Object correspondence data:
☆ ☆ ☆ ☆ ☆ ☆ ☆

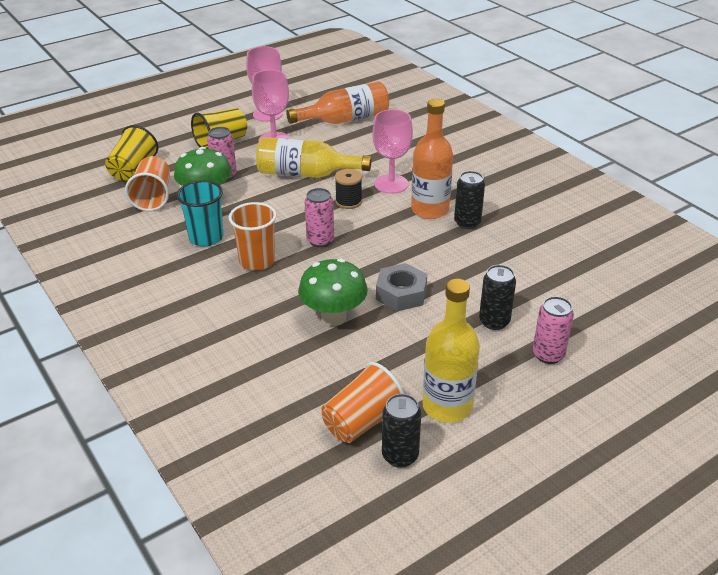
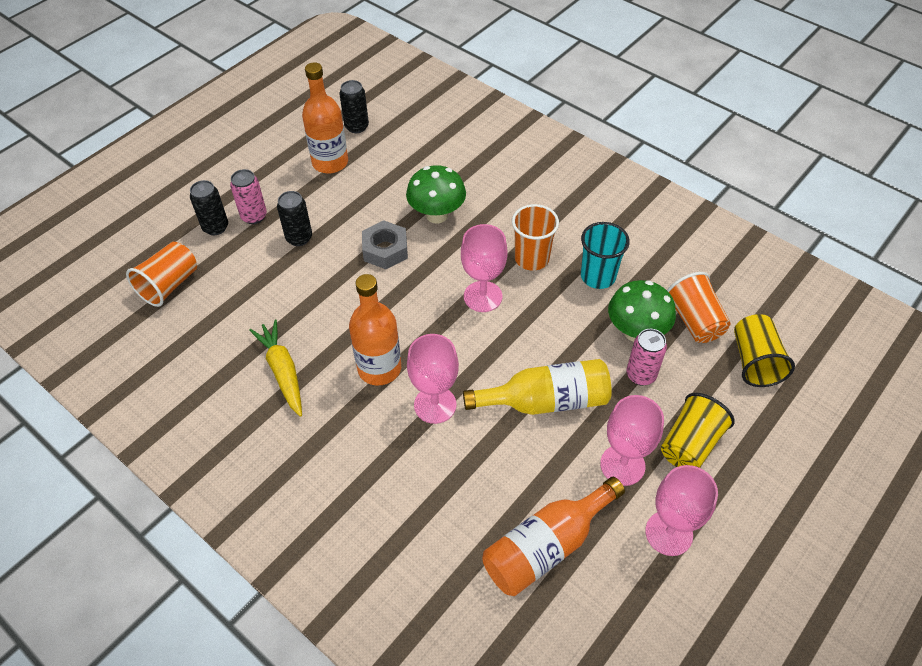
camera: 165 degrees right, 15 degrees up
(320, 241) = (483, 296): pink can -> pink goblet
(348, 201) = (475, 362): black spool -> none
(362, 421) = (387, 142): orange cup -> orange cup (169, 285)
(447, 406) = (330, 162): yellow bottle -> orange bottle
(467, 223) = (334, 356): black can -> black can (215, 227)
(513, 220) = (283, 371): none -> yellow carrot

☆ ☆ ☆ ☆ ☆ ☆ ☆

Task details: Without the pictures, retype all of the data above exactly.

Result of this exercise:
camera: 165 degrees right, 15 degrees up
(320, 241) = (483, 296): pink can -> pink goblet
(348, 201) = (475, 362): black spool -> none
(362, 421) = (387, 142): orange cup -> orange cup (169, 285)
(447, 406) = (330, 162): yellow bottle -> orange bottle
(467, 223) = (334, 356): black can -> black can (215, 227)
(513, 220) = (283, 371): none -> yellow carrot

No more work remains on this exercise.